=== ENTRIES SUPPLIED ===

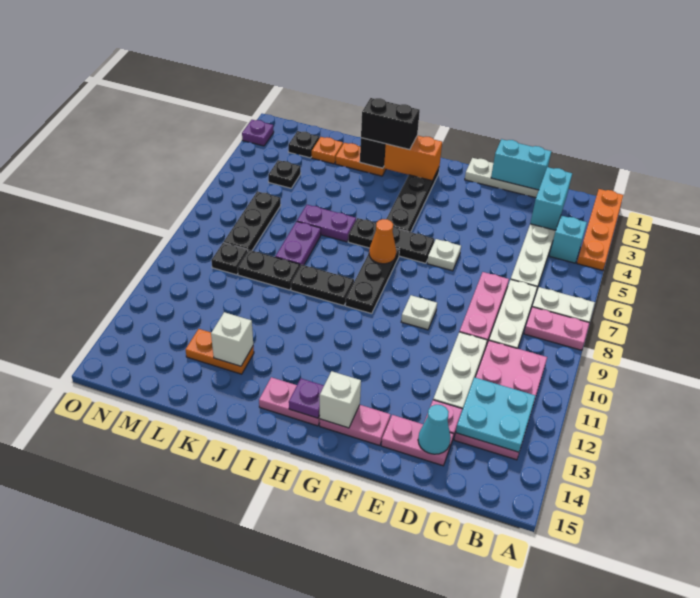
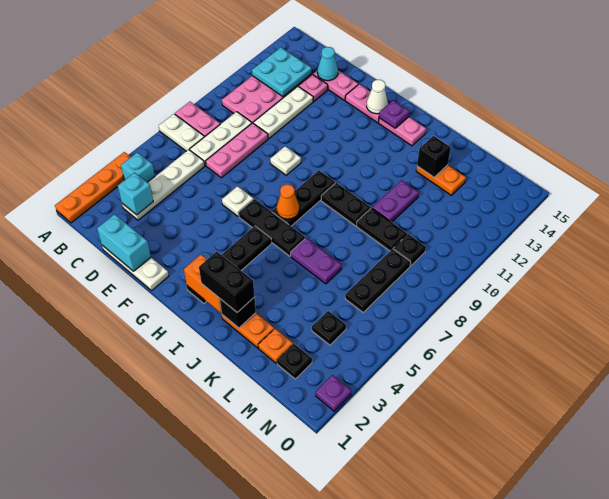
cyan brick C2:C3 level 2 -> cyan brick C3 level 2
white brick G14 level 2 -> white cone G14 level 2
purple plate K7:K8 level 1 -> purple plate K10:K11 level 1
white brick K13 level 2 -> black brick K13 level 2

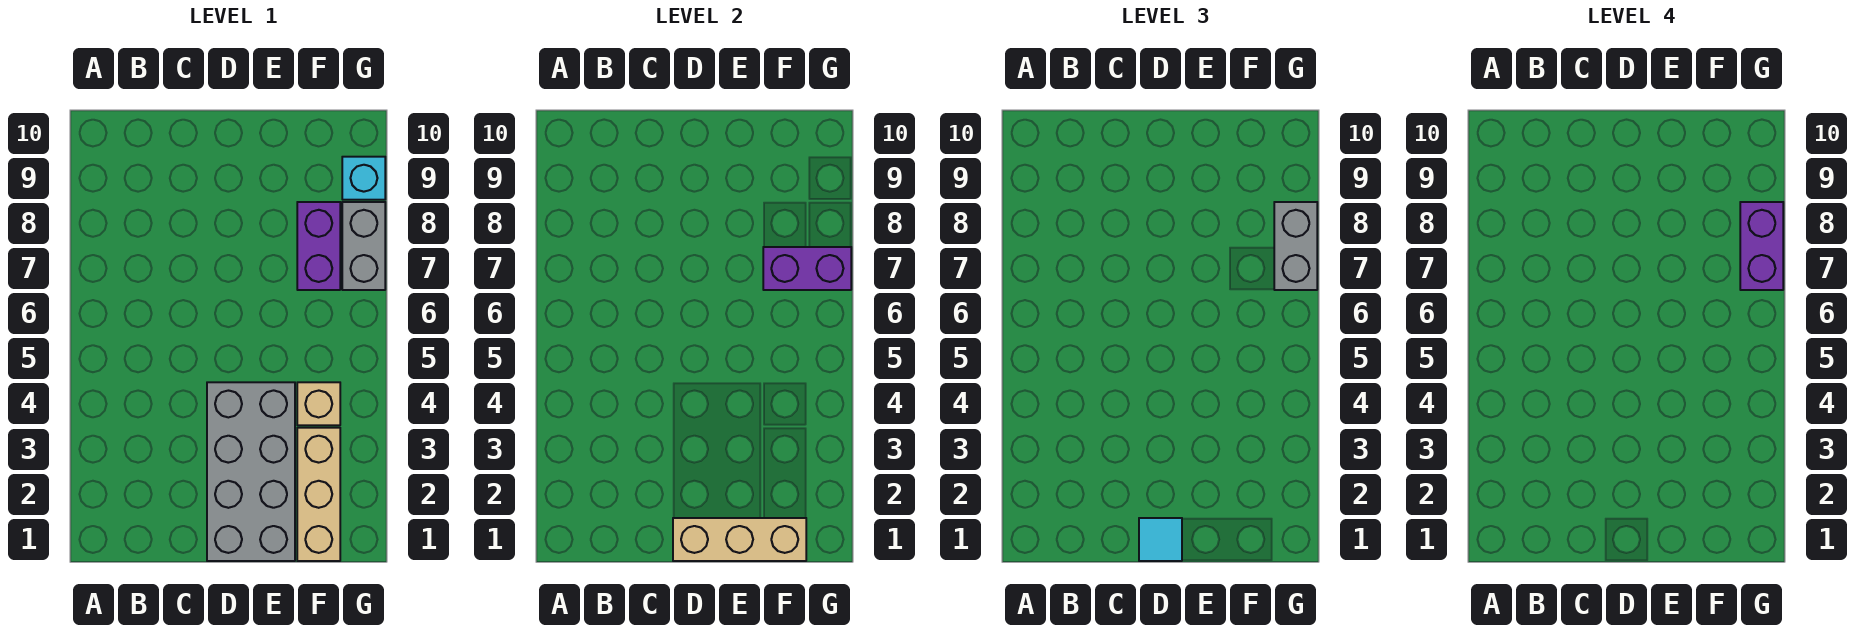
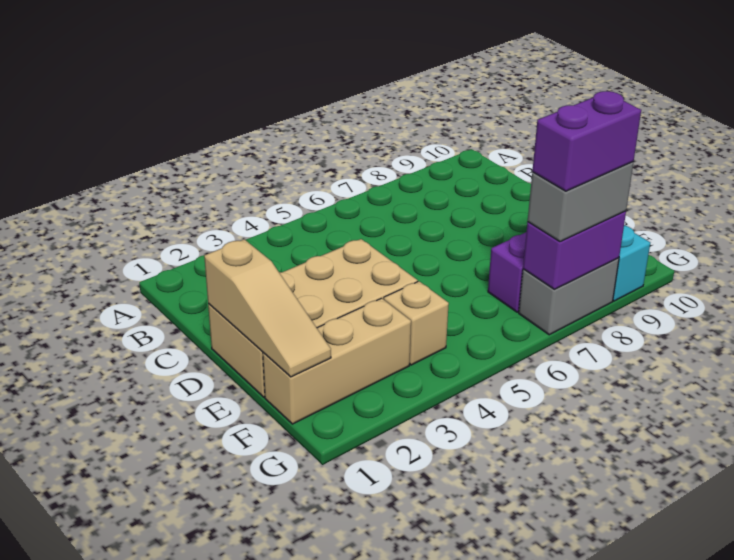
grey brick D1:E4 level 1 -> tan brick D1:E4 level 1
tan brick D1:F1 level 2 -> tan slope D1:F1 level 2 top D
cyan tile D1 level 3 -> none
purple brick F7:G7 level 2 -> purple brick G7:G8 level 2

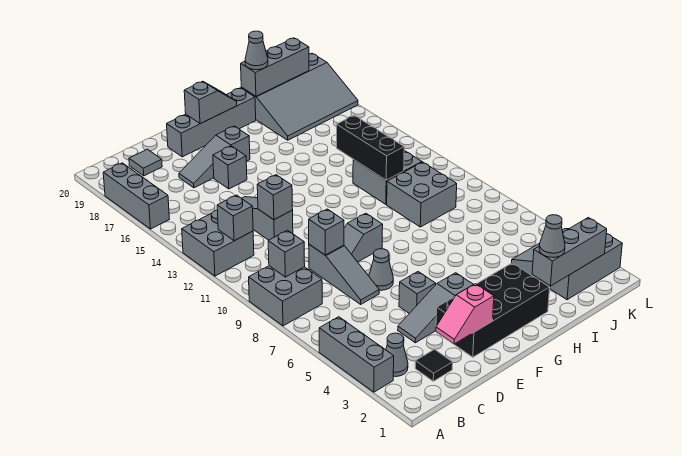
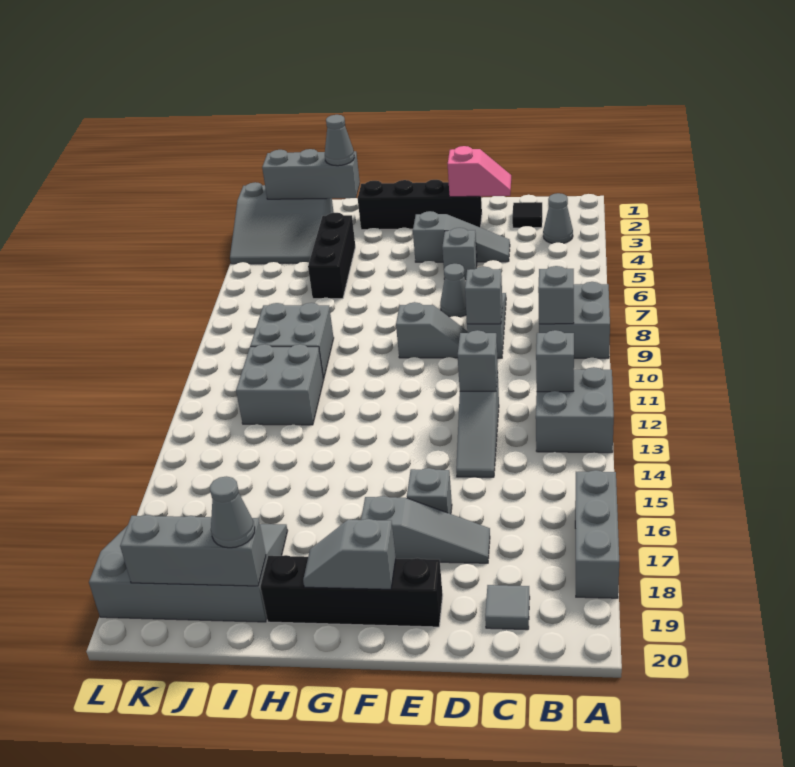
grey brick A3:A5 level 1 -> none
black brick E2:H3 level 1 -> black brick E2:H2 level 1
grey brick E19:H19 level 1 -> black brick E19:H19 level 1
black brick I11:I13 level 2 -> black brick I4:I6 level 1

===
=== ENTRIES SUPPLIED ===

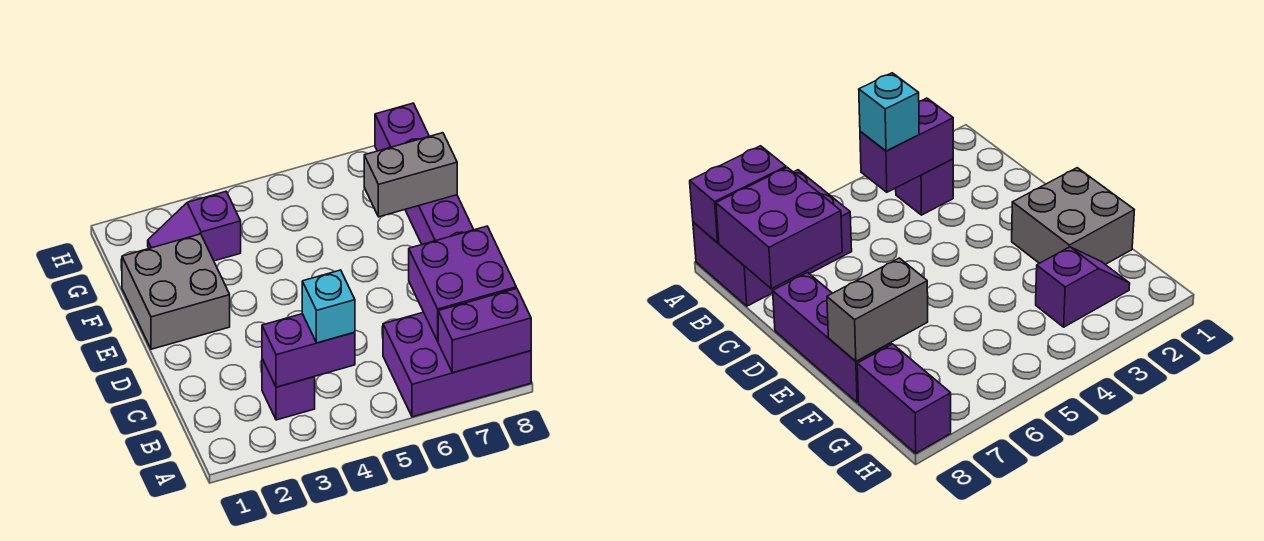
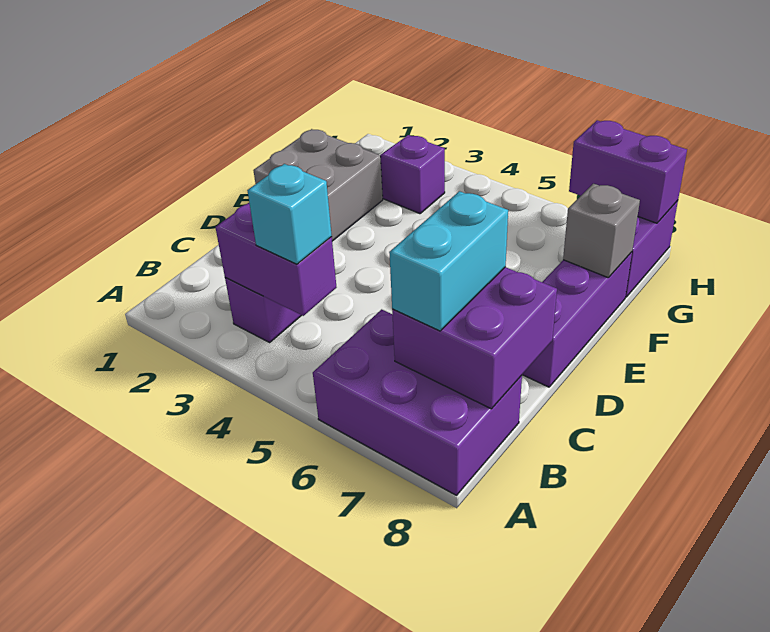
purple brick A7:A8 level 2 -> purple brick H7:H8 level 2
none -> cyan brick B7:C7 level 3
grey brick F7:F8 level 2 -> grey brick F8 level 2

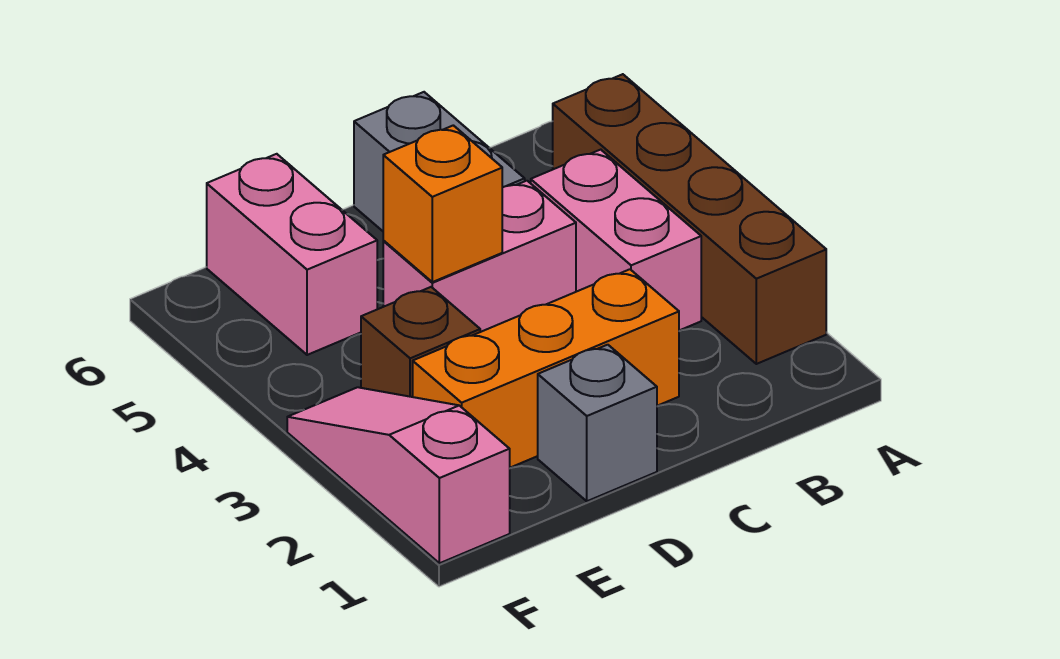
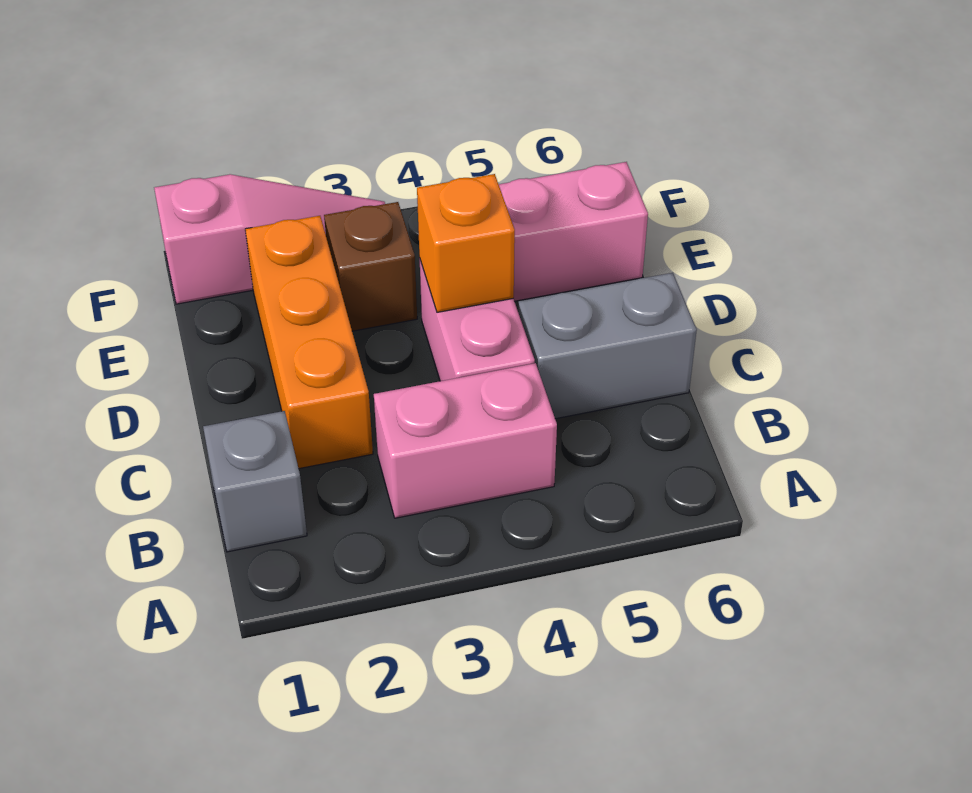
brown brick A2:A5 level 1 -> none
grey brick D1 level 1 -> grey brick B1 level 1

===
=== ENTRIES SUPPLIED ===

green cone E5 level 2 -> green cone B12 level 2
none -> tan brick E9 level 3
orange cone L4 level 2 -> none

===

* [ASSIGNED TASK]: In the listing above, find the line with "tan brick D1:F1" and output every line through the one with "black brick I11:I13", exactly, without the pictures.

* [TASK SOLUTION]:
tan brick D1:F1 level 2 -> tan slope D1:F1 level 2 top D
cyan tile D1 level 3 -> none
purple brick F7:G7 level 2 -> purple brick G7:G8 level 2

grey brick A3:A5 level 1 -> none
black brick E2:H3 level 1 -> black brick E2:H2 level 1
grey brick E19:H19 level 1 -> black brick E19:H19 level 1
black brick I11:I13 level 2 -> black brick I4:I6 level 1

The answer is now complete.